Top of DATA FOR ANALYSIS
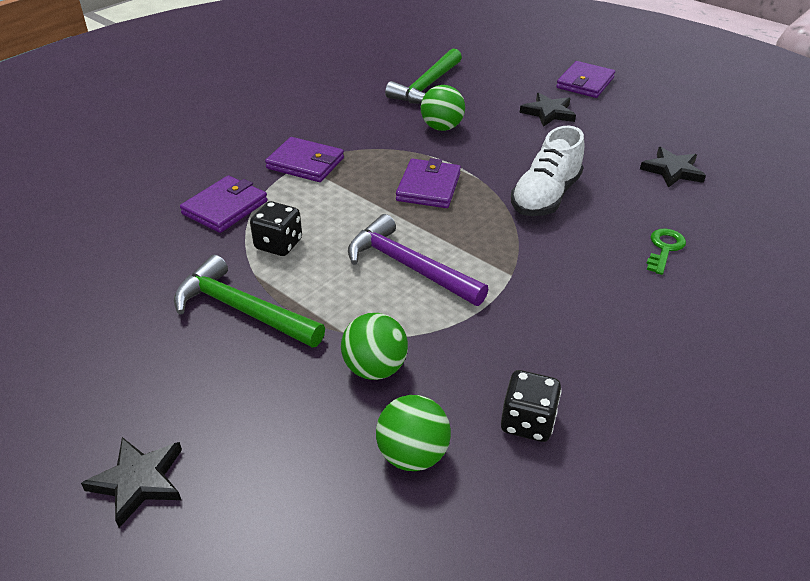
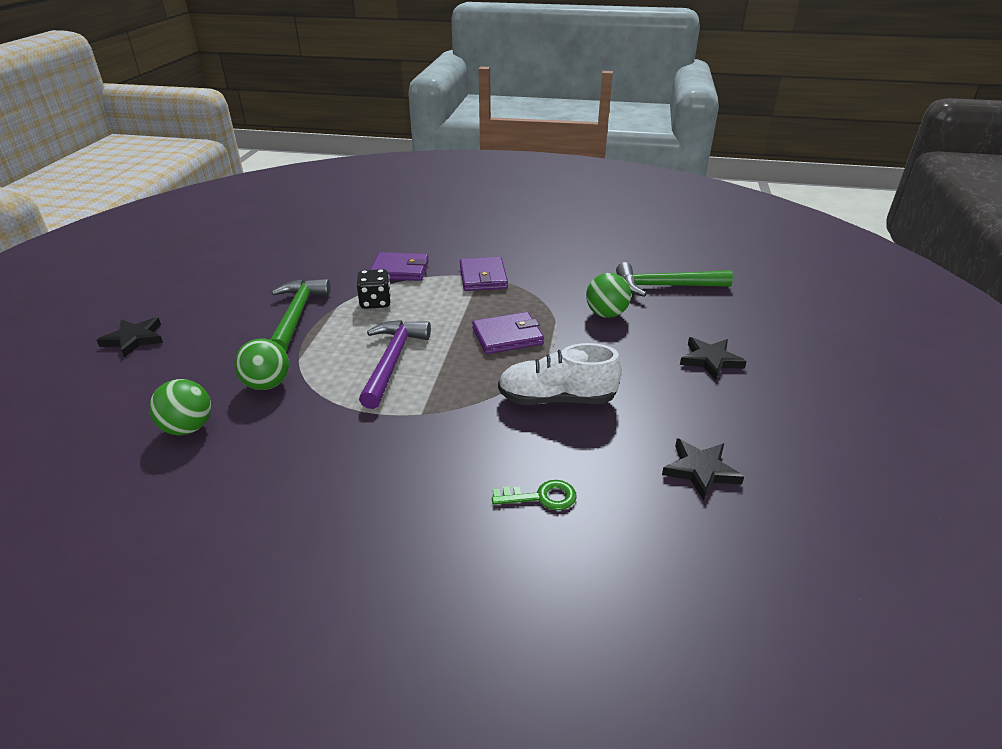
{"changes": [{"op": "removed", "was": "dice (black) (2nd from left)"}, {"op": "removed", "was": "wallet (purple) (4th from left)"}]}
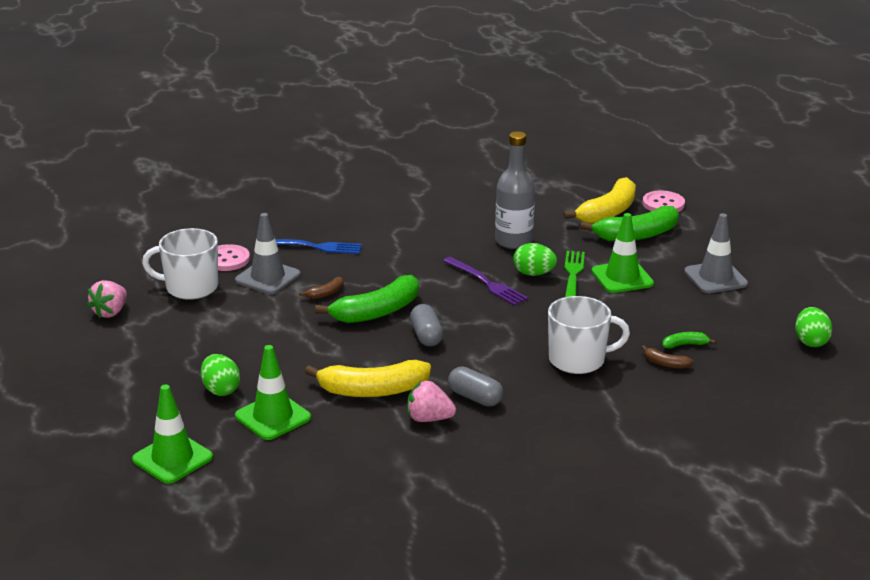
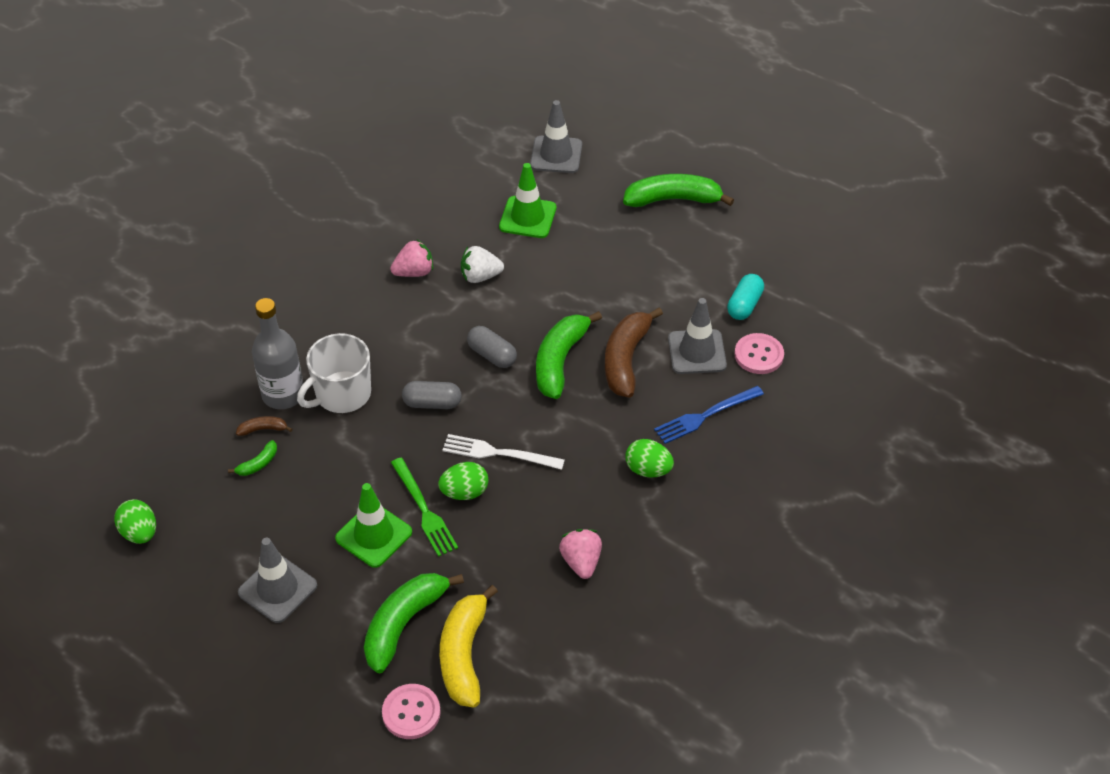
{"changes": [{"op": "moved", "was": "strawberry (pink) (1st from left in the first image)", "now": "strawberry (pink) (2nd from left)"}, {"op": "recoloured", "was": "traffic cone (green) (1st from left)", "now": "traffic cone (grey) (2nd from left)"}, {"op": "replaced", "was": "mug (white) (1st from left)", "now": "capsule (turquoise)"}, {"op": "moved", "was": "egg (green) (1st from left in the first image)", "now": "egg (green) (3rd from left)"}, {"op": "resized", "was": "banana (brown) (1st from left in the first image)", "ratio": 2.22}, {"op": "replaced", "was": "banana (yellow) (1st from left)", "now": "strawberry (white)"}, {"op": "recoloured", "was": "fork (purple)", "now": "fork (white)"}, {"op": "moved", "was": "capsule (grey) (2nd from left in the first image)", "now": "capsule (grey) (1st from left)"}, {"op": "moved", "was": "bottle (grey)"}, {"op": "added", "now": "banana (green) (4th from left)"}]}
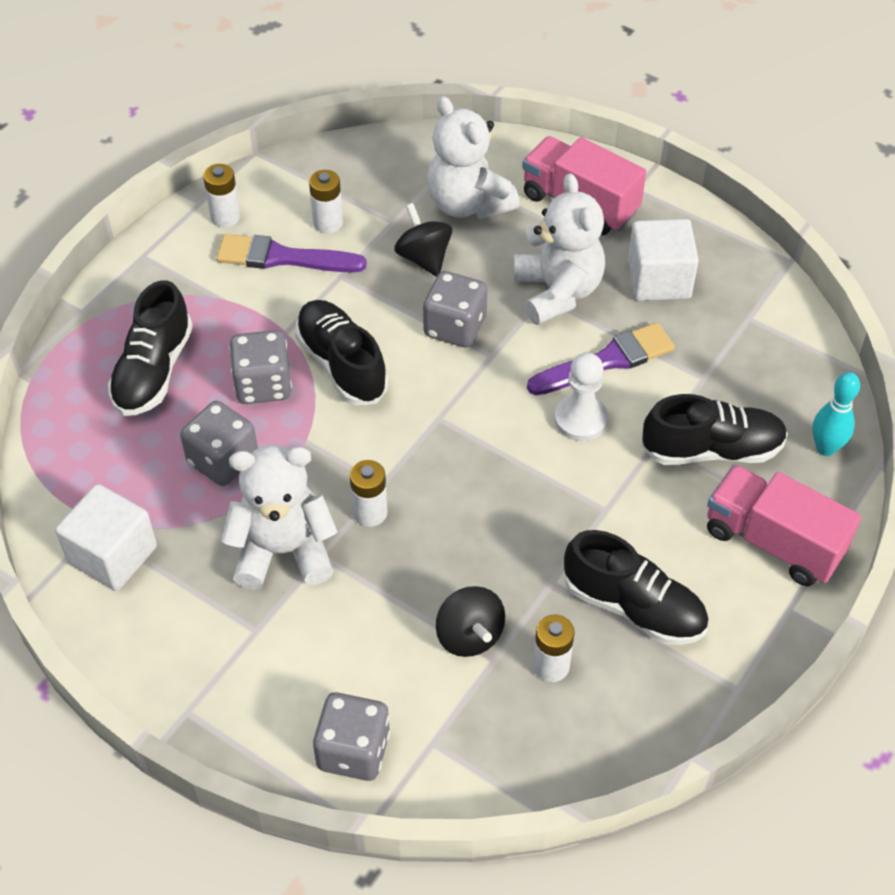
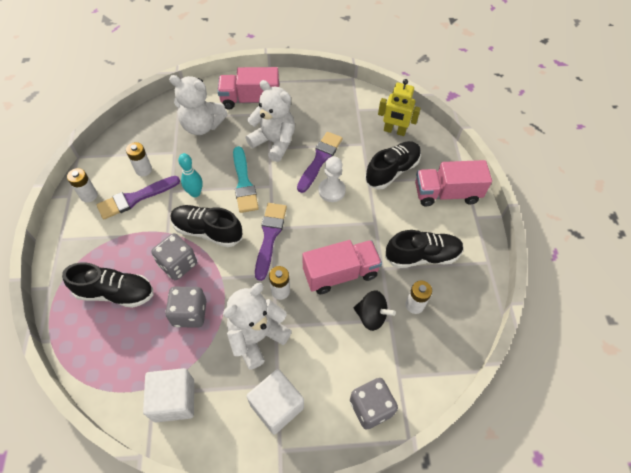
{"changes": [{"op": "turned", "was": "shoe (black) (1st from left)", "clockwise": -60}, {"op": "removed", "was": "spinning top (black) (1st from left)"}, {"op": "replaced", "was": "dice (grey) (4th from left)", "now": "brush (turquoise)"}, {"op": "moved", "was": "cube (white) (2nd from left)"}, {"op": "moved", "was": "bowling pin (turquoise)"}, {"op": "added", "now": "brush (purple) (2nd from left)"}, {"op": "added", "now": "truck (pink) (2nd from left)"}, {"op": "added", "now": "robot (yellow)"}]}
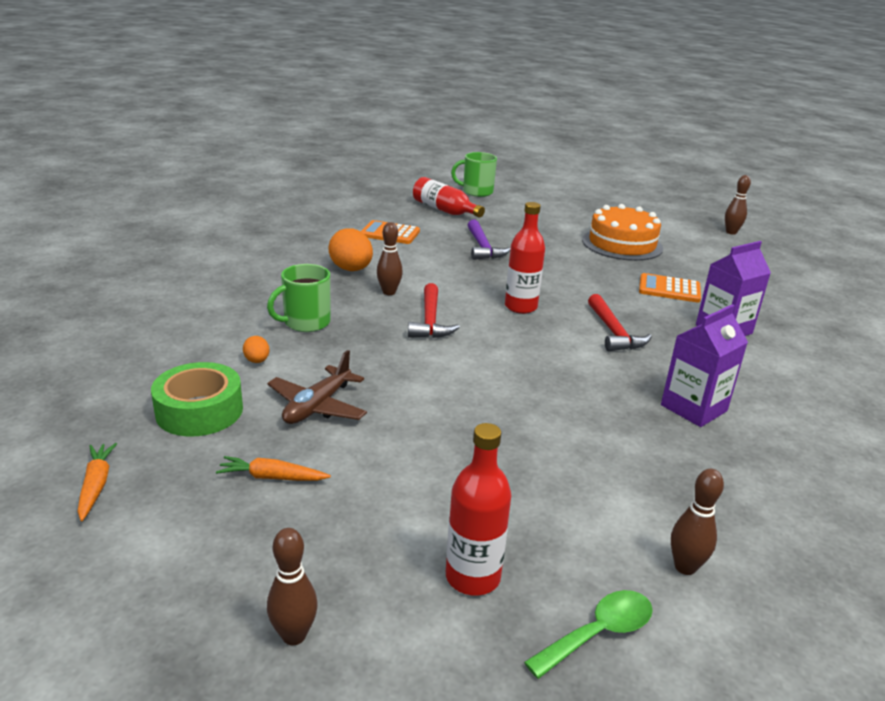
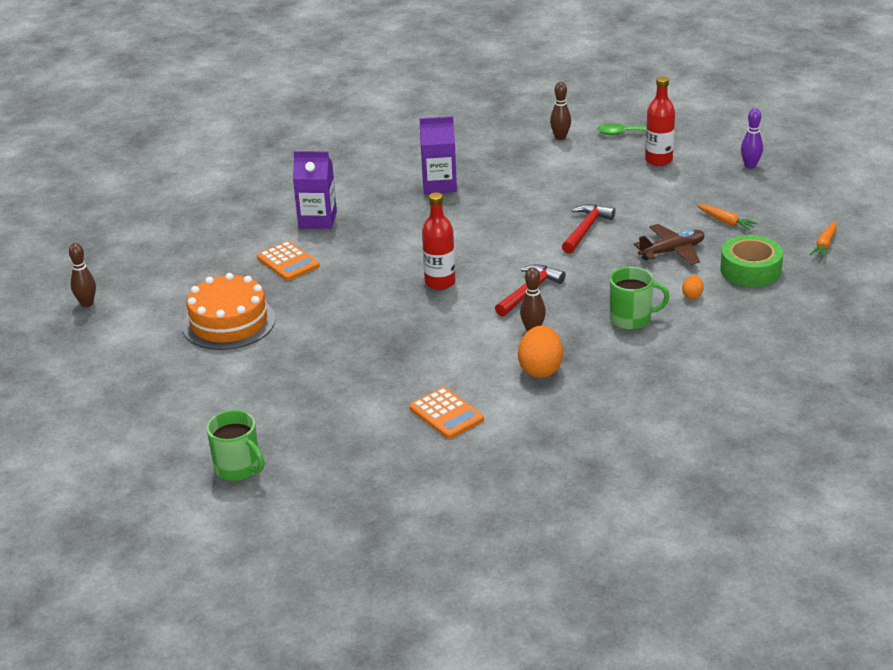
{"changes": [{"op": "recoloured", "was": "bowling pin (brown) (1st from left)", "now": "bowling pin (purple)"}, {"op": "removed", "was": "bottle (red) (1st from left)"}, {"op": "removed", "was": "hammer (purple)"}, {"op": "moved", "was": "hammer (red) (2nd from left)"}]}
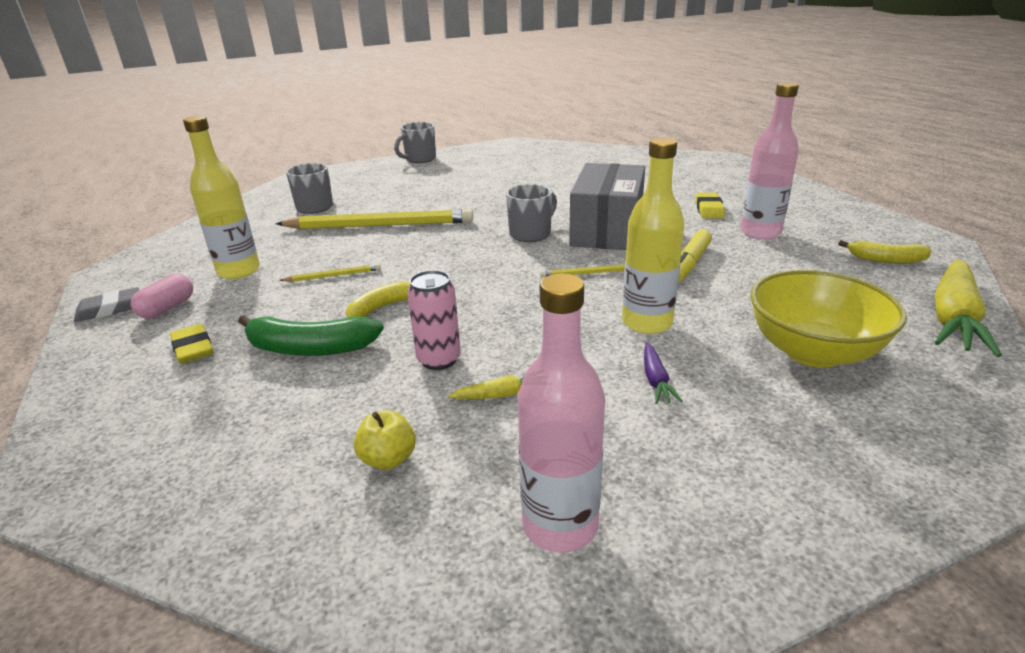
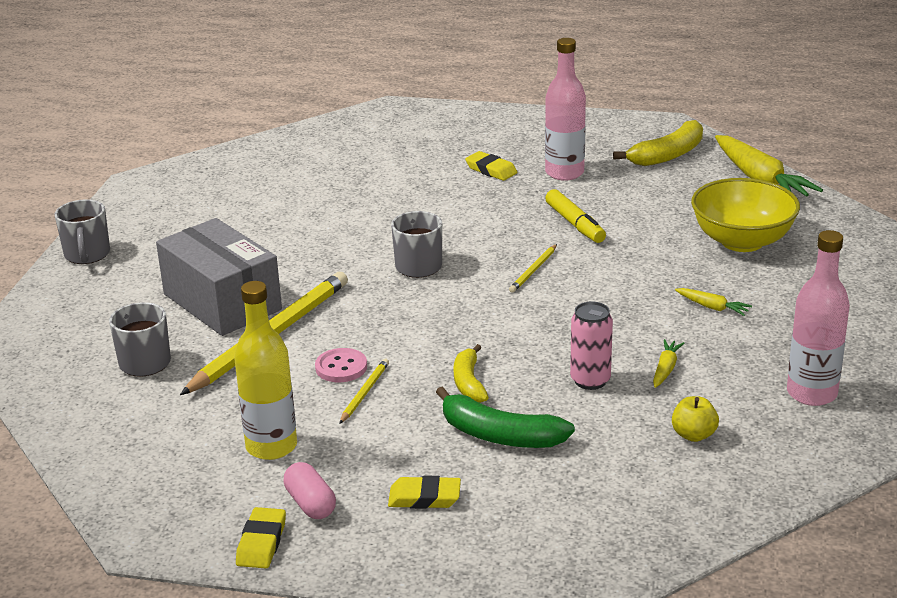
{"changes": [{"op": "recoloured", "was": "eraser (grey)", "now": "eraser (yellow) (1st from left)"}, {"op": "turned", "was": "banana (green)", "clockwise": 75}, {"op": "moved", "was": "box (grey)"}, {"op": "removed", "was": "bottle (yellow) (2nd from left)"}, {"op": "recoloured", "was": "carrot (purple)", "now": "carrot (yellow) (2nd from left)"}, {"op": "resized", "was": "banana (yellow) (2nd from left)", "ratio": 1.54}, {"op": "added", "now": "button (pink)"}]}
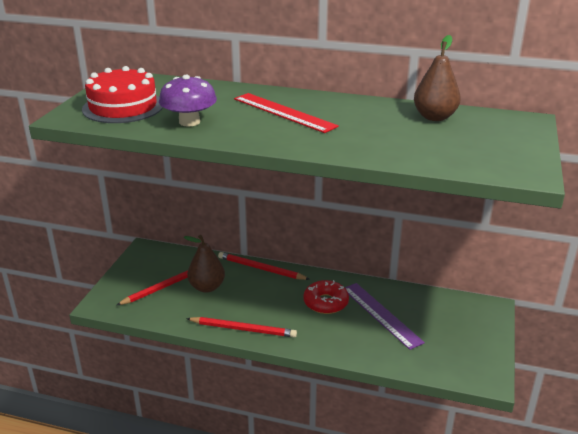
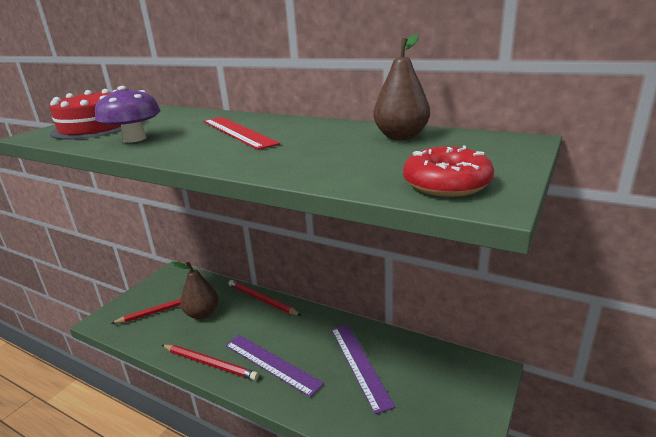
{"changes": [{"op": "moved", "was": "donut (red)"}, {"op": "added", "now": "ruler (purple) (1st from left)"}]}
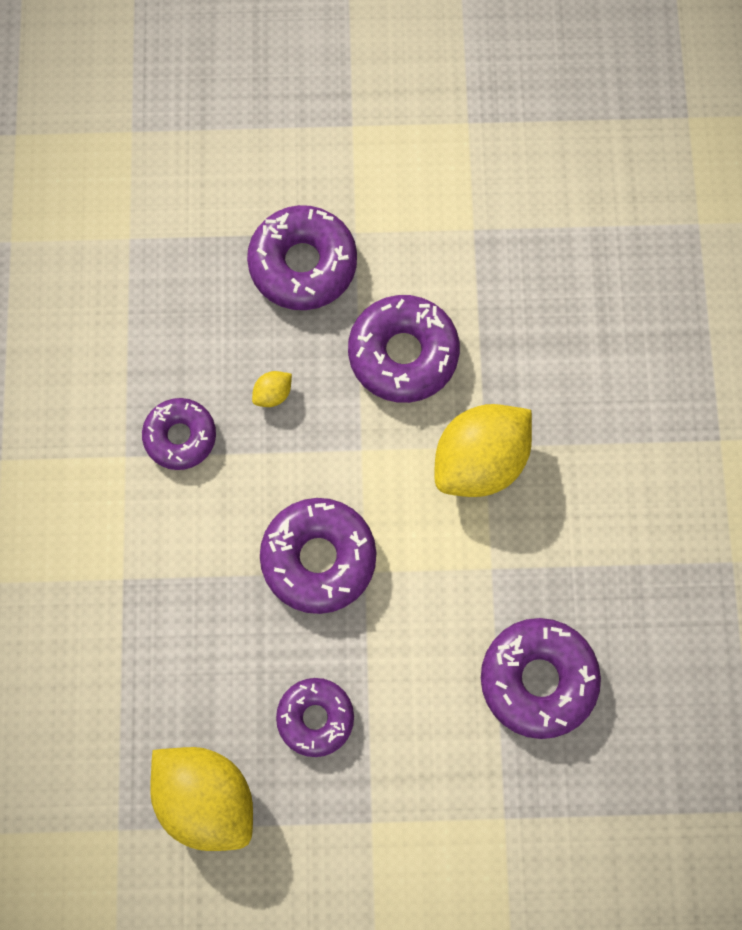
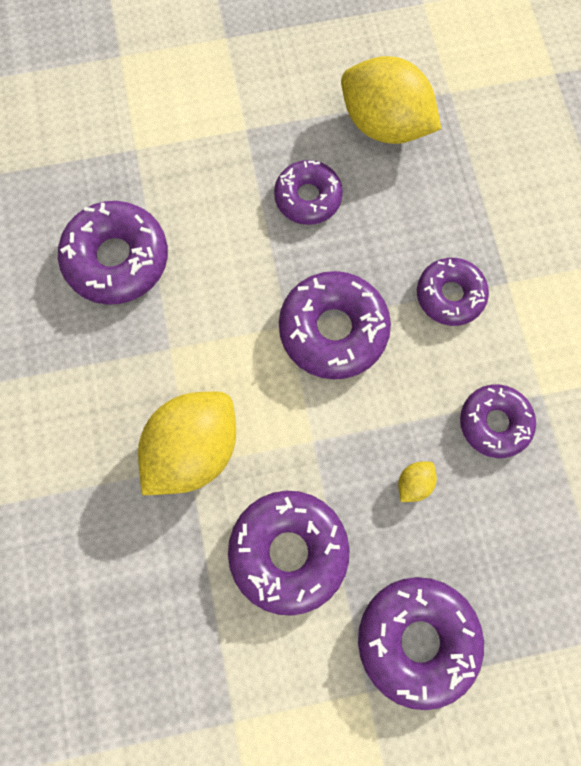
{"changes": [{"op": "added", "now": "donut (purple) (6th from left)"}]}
Bottom of DATA FOR ANALYSIS
**WHAT TO DO**: For this exercise, return the records above in full and exactly, omitting the images.

**YOUR RESPONSE**:
{"changes": [{"op": "removed", "was": "dice (black) (2nd from left)"}, {"op": "removed", "was": "wallet (purple) (4th from left)"}]}
{"changes": [{"op": "moved", "was": "strawberry (pink) (1st from left in the first image)", "now": "strawberry (pink) (2nd from left)"}, {"op": "recoloured", "was": "traffic cone (green) (1st from left)", "now": "traffic cone (grey) (2nd from left)"}, {"op": "replaced", "was": "mug (white) (1st from left)", "now": "capsule (turquoise)"}, {"op": "moved", "was": "egg (green) (1st from left in the first image)", "now": "egg (green) (3rd from left)"}, {"op": "resized", "was": "banana (brown) (1st from left in the first image)", "ratio": 2.22}, {"op": "replaced", "was": "banana (yellow) (1st from left)", "now": "strawberry (white)"}, {"op": "recoloured", "was": "fork (purple)", "now": "fork (white)"}, {"op": "moved", "was": "capsule (grey) (2nd from left in the first image)", "now": "capsule (grey) (1st from left)"}, {"op": "moved", "was": "bottle (grey)"}, {"op": "added", "now": "banana (green) (4th from left)"}]}
{"changes": [{"op": "turned", "was": "shoe (black) (1st from left)", "clockwise": -60}, {"op": "removed", "was": "spinning top (black) (1st from left)"}, {"op": "replaced", "was": "dice (grey) (4th from left)", "now": "brush (turquoise)"}, {"op": "moved", "was": "cube (white) (2nd from left)"}, {"op": "moved", "was": "bowling pin (turquoise)"}, {"op": "added", "now": "brush (purple) (2nd from left)"}, {"op": "added", "now": "truck (pink) (2nd from left)"}, {"op": "added", "now": "robot (yellow)"}]}
{"changes": [{"op": "recoloured", "was": "bowling pin (brown) (1st from left)", "now": "bowling pin (purple)"}, {"op": "removed", "was": "bottle (red) (1st from left)"}, {"op": "removed", "was": "hammer (purple)"}, {"op": "moved", "was": "hammer (red) (2nd from left)"}]}
{"changes": [{"op": "recoloured", "was": "eraser (grey)", "now": "eraser (yellow) (1st from left)"}, {"op": "turned", "was": "banana (green)", "clockwise": 75}, {"op": "moved", "was": "box (grey)"}, {"op": "removed", "was": "bottle (yellow) (2nd from left)"}, {"op": "recoloured", "was": "carrot (purple)", "now": "carrot (yellow) (2nd from left)"}, {"op": "resized", "was": "banana (yellow) (2nd from left)", "ratio": 1.54}, {"op": "added", "now": "button (pink)"}]}
{"changes": [{"op": "moved", "was": "donut (red)"}, {"op": "added", "now": "ruler (purple) (1st from left)"}]}
{"changes": [{"op": "added", "now": "donut (purple) (6th from left)"}]}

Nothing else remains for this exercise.